What you should do: Pictures are not part of the copy. Write out exactly the lines from the line with "(586, 169) = (419, 451): black" through the end of the entries below.

- - - - - - -

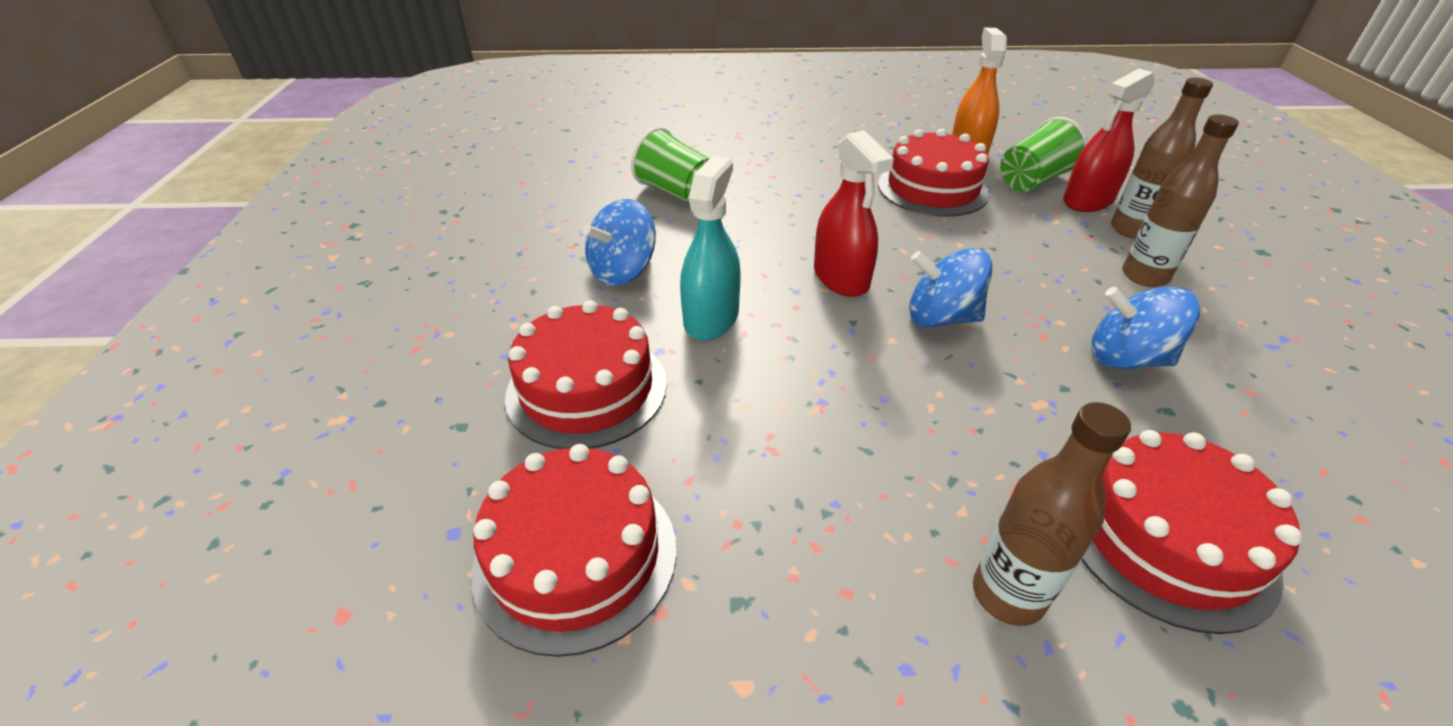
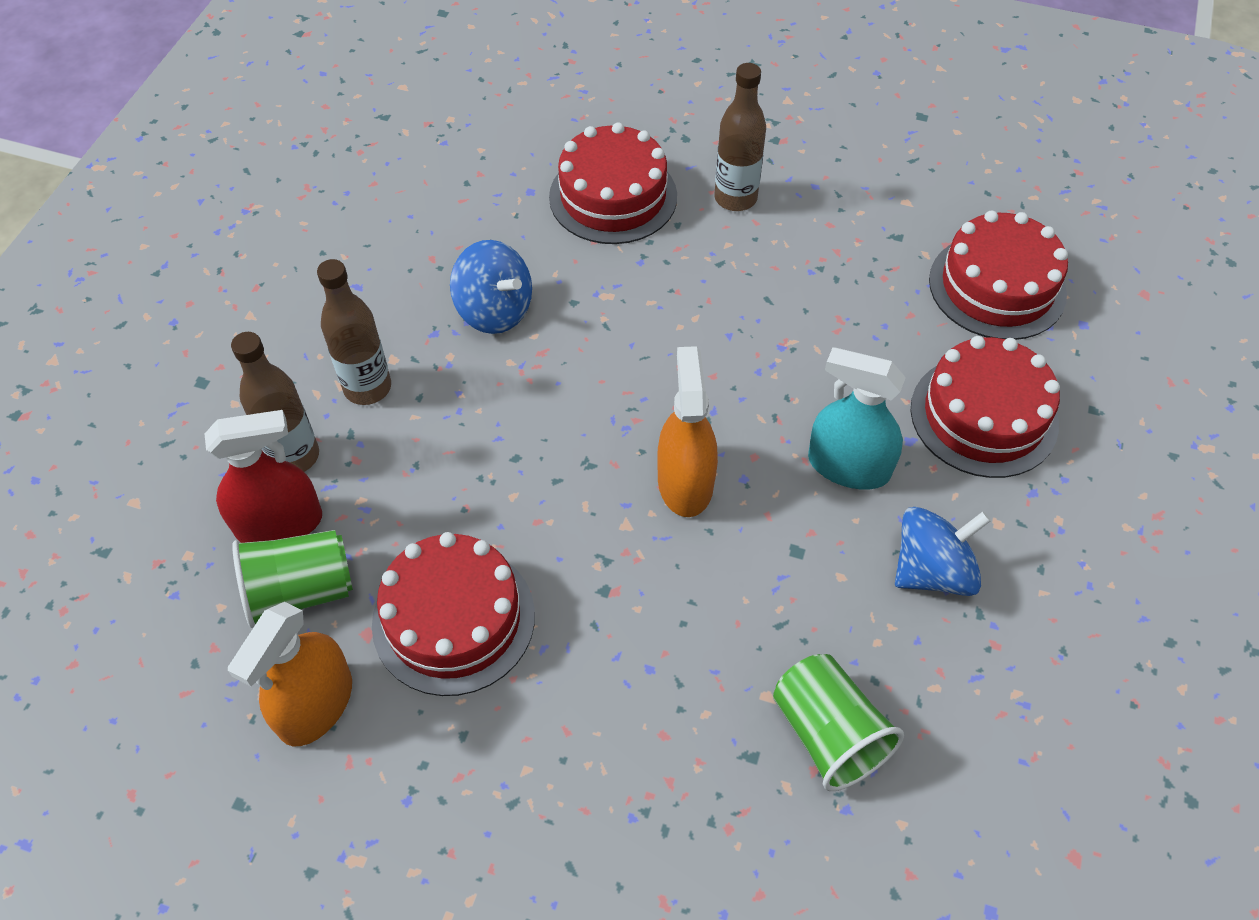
camera: 160 degrees left, 15 degrees up
(711, 318) = (848, 466): turquoise spray bottle -> turquoise spray bottle turned 75 degrees clockwise
(841, 278) = (685, 482): red spray bottle -> orange spray bottle
(941, 318) = (619, 399): blue spinning top -> none

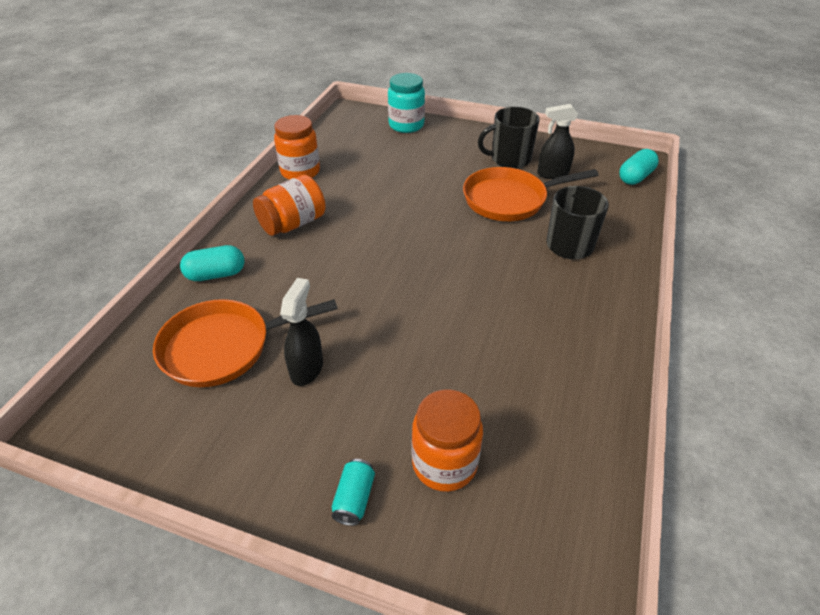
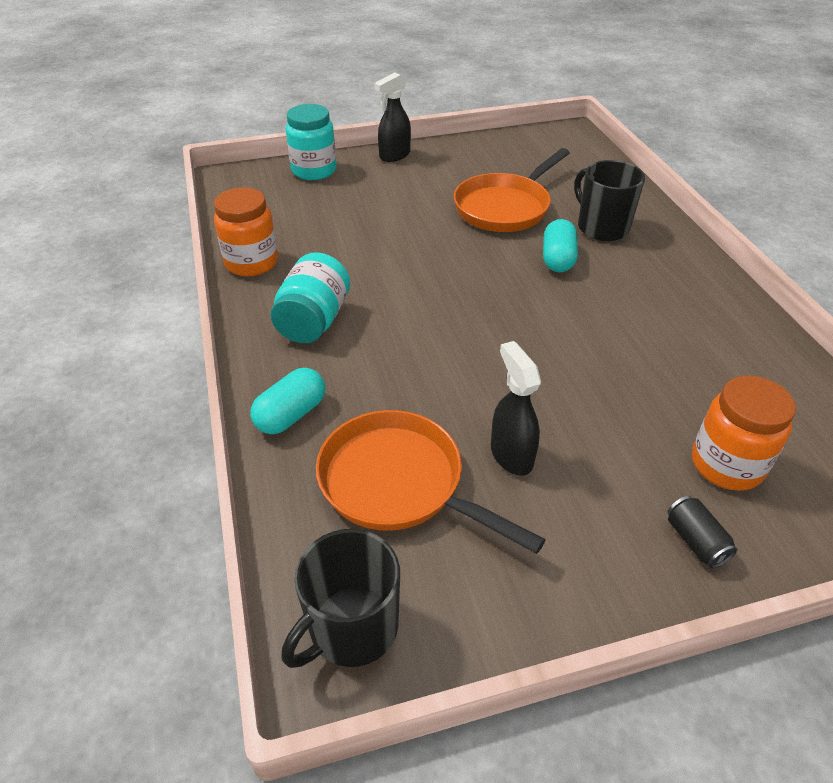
camera: 35 degrees left, 0 degrees up
(223, 347) = (399, 483): orange pan -> orange pan turned 90 degrees clockwise
(293, 224) = (314, 321): orange jar -> turquoise jar
(354, 498) = (695, 541): turquoise can -> black can
(509, 159) = (460, 169): black mug -> black mug (352, 628)
(552, 174) = (514, 169): black spray bottle -> black spray bottle (394, 155)
(635, 177) = (586, 147): turquoise capsule -> turquoise capsule (557, 259)

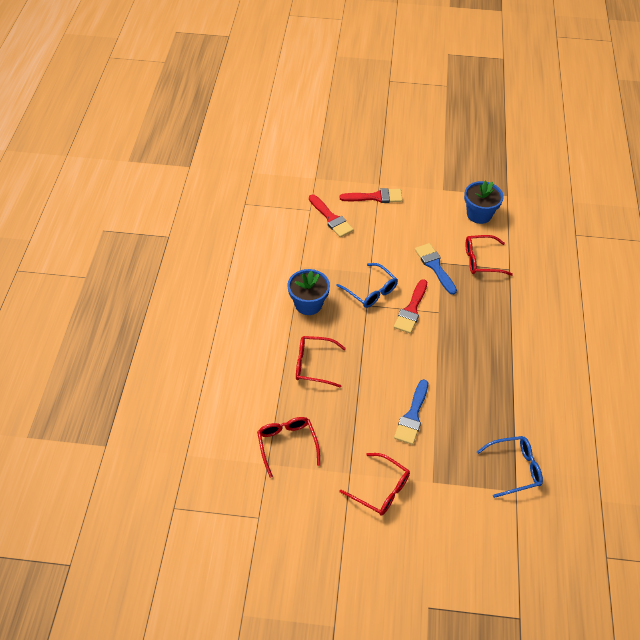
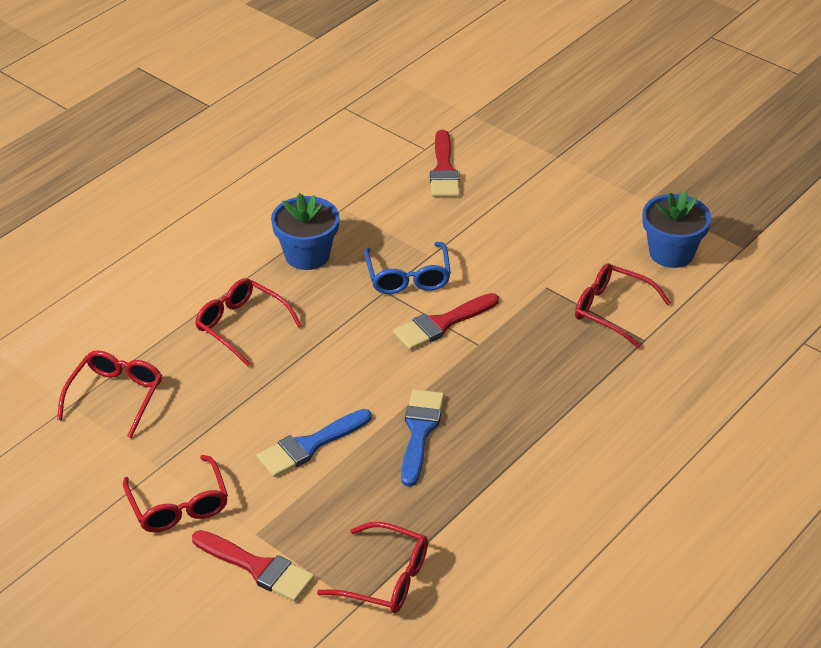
camera: 35 degrees right, 10 degrees down
(375, 197) = (535, 170): red brush -> red brush (258, 568)
(435, 266) = (532, 288): blue brush -> blue brush (419, 431)
(515, 468) = (386, 578): blue glasses -> red glasses

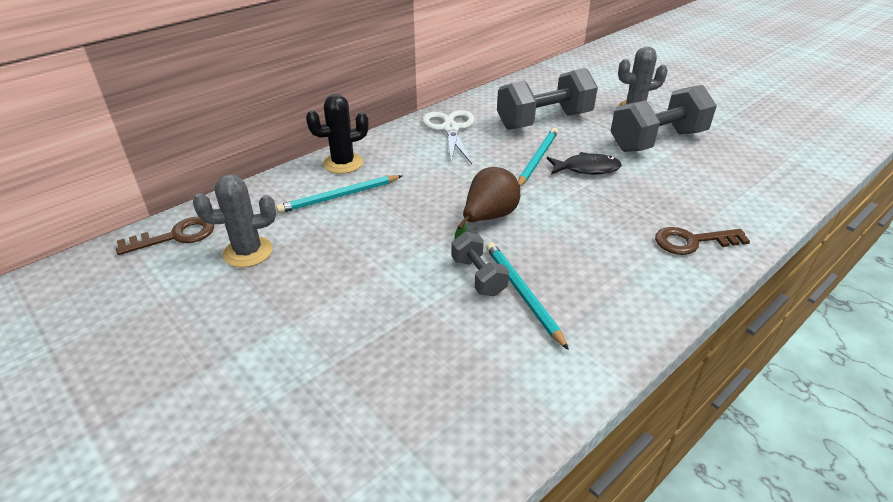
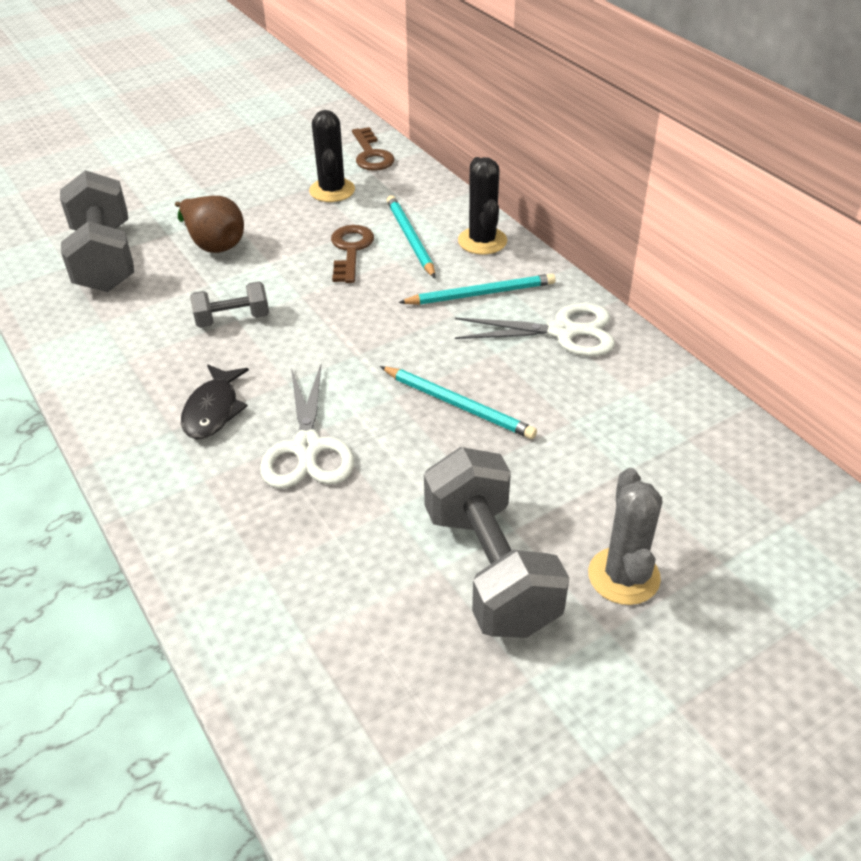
camera: 100 degrees right, 5 degrees up
(248, 252) = (332, 190): grey cactus -> black cactus
(488, 218) = (331, 339): brown pear -> brown pear (214, 244)
(522, 294) = (192, 345): turquoise pencil -> turquoise pencil (481, 294)
(544, 121) = (581, 436): grey dumbbell -> grey dumbbell (104, 259)
(586, 169) = (419, 451): black fish -> black fish (213, 410)
(609, 211) = (307, 447): none -> white scissors
(692, 241) = (210, 511): brown key -> brown key (351, 250)

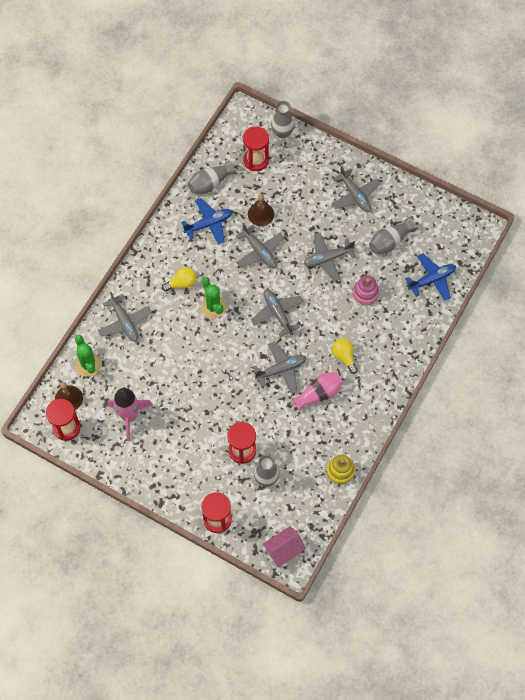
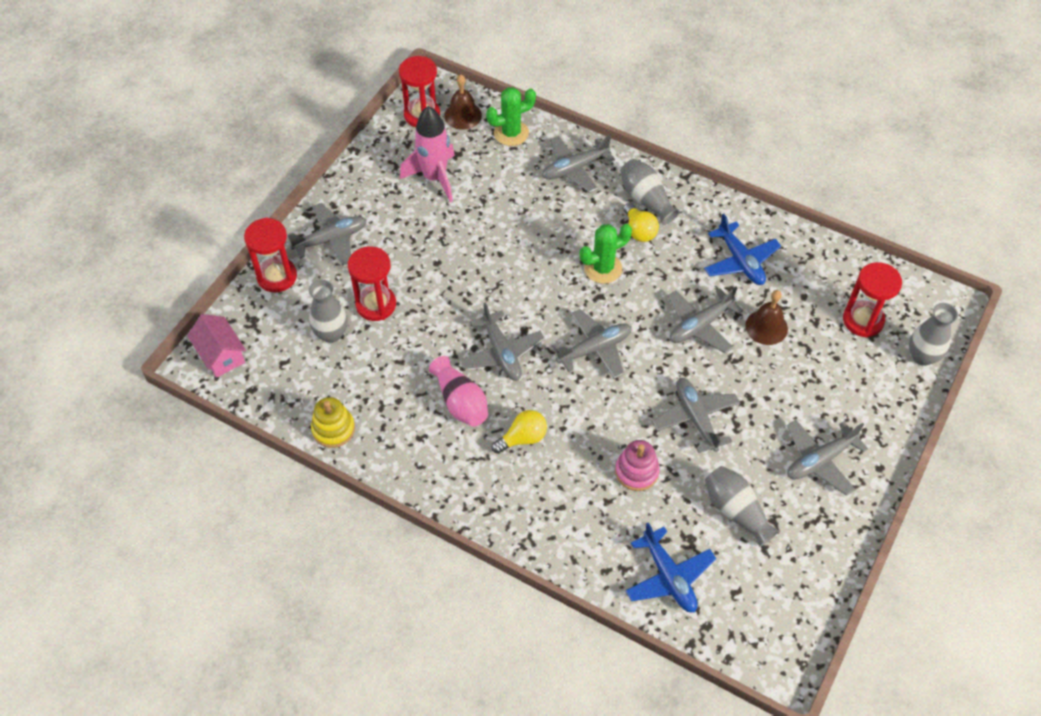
camera: 90 degrees right, 10 degrees down
(185, 485) = (331, 239): none -> grey plane
(210, 183) = (811, 262): grey vase -> grey vase (646, 199)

- - - - - - -

Solution for this problem:
(586, 169) = (419, 451): black fish -> black fish (213, 410)
(609, 211) = (307, 447): none -> white scissors
(692, 241) = (210, 511): brown key -> brown key (351, 250)

camera: 90 degrees right, 10 degrees down
(185, 485) = (331, 239): none -> grey plane
(210, 183) = (811, 262): grey vase -> grey vase (646, 199)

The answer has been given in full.